*What you have to do*. Output each record below exactly, and include all of them.

(Dataset records)
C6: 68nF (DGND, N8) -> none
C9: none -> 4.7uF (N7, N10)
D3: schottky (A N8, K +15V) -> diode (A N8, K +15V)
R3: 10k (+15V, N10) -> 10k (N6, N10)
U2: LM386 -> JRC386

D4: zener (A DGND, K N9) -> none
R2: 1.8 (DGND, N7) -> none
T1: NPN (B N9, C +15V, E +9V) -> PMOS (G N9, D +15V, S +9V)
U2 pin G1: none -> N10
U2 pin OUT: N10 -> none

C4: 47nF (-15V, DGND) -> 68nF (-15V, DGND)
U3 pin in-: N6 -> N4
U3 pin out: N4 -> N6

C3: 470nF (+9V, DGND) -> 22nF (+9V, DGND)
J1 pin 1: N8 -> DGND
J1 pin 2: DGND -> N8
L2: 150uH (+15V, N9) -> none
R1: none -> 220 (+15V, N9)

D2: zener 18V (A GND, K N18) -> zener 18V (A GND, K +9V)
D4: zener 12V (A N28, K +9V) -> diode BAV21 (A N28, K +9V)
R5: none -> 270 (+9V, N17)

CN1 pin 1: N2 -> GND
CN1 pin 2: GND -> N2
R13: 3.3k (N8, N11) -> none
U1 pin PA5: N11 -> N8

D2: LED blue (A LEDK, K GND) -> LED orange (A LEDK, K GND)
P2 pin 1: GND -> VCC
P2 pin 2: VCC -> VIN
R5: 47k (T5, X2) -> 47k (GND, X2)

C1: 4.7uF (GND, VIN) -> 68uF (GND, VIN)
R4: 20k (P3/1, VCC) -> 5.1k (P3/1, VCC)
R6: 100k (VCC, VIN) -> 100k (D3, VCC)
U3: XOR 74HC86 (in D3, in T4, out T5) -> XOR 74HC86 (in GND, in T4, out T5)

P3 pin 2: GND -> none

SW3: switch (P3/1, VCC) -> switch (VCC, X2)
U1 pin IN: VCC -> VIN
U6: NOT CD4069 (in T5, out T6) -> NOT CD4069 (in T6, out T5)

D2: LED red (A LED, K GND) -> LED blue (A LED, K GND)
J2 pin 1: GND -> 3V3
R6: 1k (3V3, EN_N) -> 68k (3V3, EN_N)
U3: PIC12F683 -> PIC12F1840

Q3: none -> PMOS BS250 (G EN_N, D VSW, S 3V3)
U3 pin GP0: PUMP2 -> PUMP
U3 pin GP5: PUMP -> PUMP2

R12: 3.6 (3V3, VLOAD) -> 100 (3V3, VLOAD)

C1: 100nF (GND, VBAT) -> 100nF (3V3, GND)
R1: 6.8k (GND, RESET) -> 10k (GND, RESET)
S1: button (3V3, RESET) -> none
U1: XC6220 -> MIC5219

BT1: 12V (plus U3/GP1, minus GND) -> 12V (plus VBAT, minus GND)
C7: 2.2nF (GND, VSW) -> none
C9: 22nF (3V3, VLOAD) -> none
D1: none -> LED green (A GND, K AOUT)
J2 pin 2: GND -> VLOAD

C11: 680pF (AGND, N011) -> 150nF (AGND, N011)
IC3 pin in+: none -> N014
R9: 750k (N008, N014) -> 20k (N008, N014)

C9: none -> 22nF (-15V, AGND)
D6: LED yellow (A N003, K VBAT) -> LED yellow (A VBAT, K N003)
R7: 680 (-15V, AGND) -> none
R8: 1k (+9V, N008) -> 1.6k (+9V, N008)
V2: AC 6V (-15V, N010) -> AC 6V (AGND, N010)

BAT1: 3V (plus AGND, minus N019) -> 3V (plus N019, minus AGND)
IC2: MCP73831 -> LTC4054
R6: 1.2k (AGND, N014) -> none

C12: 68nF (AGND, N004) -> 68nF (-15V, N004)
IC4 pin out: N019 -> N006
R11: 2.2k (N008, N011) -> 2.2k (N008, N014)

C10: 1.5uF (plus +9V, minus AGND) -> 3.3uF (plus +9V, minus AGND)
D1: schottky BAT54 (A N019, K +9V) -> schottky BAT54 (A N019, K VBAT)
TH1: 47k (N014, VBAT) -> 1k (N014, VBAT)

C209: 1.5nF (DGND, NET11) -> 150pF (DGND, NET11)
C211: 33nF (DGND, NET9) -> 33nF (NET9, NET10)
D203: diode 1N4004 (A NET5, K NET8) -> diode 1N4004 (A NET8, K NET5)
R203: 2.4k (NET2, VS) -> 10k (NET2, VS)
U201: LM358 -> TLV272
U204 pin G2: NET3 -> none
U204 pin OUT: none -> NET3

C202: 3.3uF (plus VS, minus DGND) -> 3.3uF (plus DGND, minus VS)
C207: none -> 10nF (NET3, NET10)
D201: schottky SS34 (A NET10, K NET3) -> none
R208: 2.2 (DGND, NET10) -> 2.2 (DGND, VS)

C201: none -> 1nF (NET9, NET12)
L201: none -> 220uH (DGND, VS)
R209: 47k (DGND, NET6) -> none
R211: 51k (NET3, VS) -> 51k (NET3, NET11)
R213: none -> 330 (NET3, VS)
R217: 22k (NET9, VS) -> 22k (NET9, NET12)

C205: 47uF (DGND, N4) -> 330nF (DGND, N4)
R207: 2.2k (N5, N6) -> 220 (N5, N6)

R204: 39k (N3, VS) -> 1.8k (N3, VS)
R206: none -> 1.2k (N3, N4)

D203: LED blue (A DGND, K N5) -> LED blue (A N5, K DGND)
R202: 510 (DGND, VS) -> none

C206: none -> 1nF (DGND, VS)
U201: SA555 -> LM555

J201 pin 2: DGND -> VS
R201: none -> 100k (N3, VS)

*Response area*.
C6: 68nF (DGND, N8) -> none
C9: none -> 4.7uF (N7, N10)
D3: schottky (A N8, K +15V) -> diode (A N8, K +15V)
R3: 10k (+15V, N10) -> 10k (N6, N10)
U2: LM386 -> JRC386

D4: zener (A DGND, K N9) -> none
R2: 1.8 (DGND, N7) -> none
T1: NPN (B N9, C +15V, E +9V) -> PMOS (G N9, D +15V, S +9V)
U2 pin G1: none -> N10
U2 pin OUT: N10 -> none

C4: 47nF (-15V, DGND) -> 68nF (-15V, DGND)
U3 pin in-: N6 -> N4
U3 pin out: N4 -> N6

C3: 470nF (+9V, DGND) -> 22nF (+9V, DGND)
J1 pin 1: N8 -> DGND
J1 pin 2: DGND -> N8
L2: 150uH (+15V, N9) -> none
R1: none -> 220 (+15V, N9)

D2: zener 18V (A GND, K N18) -> zener 18V (A GND, K +9V)
D4: zener 12V (A N28, K +9V) -> diode BAV21 (A N28, K +9V)
R5: none -> 270 (+9V, N17)

CN1 pin 1: N2 -> GND
CN1 pin 2: GND -> N2
R13: 3.3k (N8, N11) -> none
U1 pin PA5: N11 -> N8

D2: LED blue (A LEDK, K GND) -> LED orange (A LEDK, K GND)
P2 pin 1: GND -> VCC
P2 pin 2: VCC -> VIN
R5: 47k (T5, X2) -> 47k (GND, X2)

C1: 4.7uF (GND, VIN) -> 68uF (GND, VIN)
R4: 20k (P3/1, VCC) -> 5.1k (P3/1, VCC)
R6: 100k (VCC, VIN) -> 100k (D3, VCC)
U3: XOR 74HC86 (in D3, in T4, out T5) -> XOR 74HC86 (in GND, in T4, out T5)

P3 pin 2: GND -> none

SW3: switch (P3/1, VCC) -> switch (VCC, X2)
U1 pin IN: VCC -> VIN
U6: NOT CD4069 (in T5, out T6) -> NOT CD4069 (in T6, out T5)

D2: LED red (A LED, K GND) -> LED blue (A LED, K GND)
J2 pin 1: GND -> 3V3
R6: 1k (3V3, EN_N) -> 68k (3V3, EN_N)
U3: PIC12F683 -> PIC12F1840

Q3: none -> PMOS BS250 (G EN_N, D VSW, S 3V3)
U3 pin GP0: PUMP2 -> PUMP
U3 pin GP5: PUMP -> PUMP2

R12: 3.6 (3V3, VLOAD) -> 100 (3V3, VLOAD)

C1: 100nF (GND, VBAT) -> 100nF (3V3, GND)
R1: 6.8k (GND, RESET) -> 10k (GND, RESET)
S1: button (3V3, RESET) -> none
U1: XC6220 -> MIC5219

BT1: 12V (plus U3/GP1, minus GND) -> 12V (plus VBAT, minus GND)
C7: 2.2nF (GND, VSW) -> none
C9: 22nF (3V3, VLOAD) -> none
D1: none -> LED green (A GND, K AOUT)
J2 pin 2: GND -> VLOAD

C11: 680pF (AGND, N011) -> 150nF (AGND, N011)
IC3 pin in+: none -> N014
R9: 750k (N008, N014) -> 20k (N008, N014)

C9: none -> 22nF (-15V, AGND)
D6: LED yellow (A N003, K VBAT) -> LED yellow (A VBAT, K N003)
R7: 680 (-15V, AGND) -> none
R8: 1k (+9V, N008) -> 1.6k (+9V, N008)
V2: AC 6V (-15V, N010) -> AC 6V (AGND, N010)

BAT1: 3V (plus AGND, minus N019) -> 3V (plus N019, minus AGND)
IC2: MCP73831 -> LTC4054
R6: 1.2k (AGND, N014) -> none

C12: 68nF (AGND, N004) -> 68nF (-15V, N004)
IC4 pin out: N019 -> N006
R11: 2.2k (N008, N011) -> 2.2k (N008, N014)

C10: 1.5uF (plus +9V, minus AGND) -> 3.3uF (plus +9V, minus AGND)
D1: schottky BAT54 (A N019, K +9V) -> schottky BAT54 (A N019, K VBAT)
TH1: 47k (N014, VBAT) -> 1k (N014, VBAT)

C209: 1.5nF (DGND, NET11) -> 150pF (DGND, NET11)
C211: 33nF (DGND, NET9) -> 33nF (NET9, NET10)
D203: diode 1N4004 (A NET5, K NET8) -> diode 1N4004 (A NET8, K NET5)
R203: 2.4k (NET2, VS) -> 10k (NET2, VS)
U201: LM358 -> TLV272
U204 pin G2: NET3 -> none
U204 pin OUT: none -> NET3

C202: 3.3uF (plus VS, minus DGND) -> 3.3uF (plus DGND, minus VS)
C207: none -> 10nF (NET3, NET10)
D201: schottky SS34 (A NET10, K NET3) -> none
R208: 2.2 (DGND, NET10) -> 2.2 (DGND, VS)

C201: none -> 1nF (NET9, NET12)
L201: none -> 220uH (DGND, VS)
R209: 47k (DGND, NET6) -> none
R211: 51k (NET3, VS) -> 51k (NET3, NET11)
R213: none -> 330 (NET3, VS)
R217: 22k (NET9, VS) -> 22k (NET9, NET12)

C205: 47uF (DGND, N4) -> 330nF (DGND, N4)
R207: 2.2k (N5, N6) -> 220 (N5, N6)

R204: 39k (N3, VS) -> 1.8k (N3, VS)
R206: none -> 1.2k (N3, N4)

D203: LED blue (A DGND, K N5) -> LED blue (A N5, K DGND)
R202: 510 (DGND, VS) -> none

C206: none -> 1nF (DGND, VS)
U201: SA555 -> LM555

J201 pin 2: DGND -> VS
R201: none -> 100k (N3, VS)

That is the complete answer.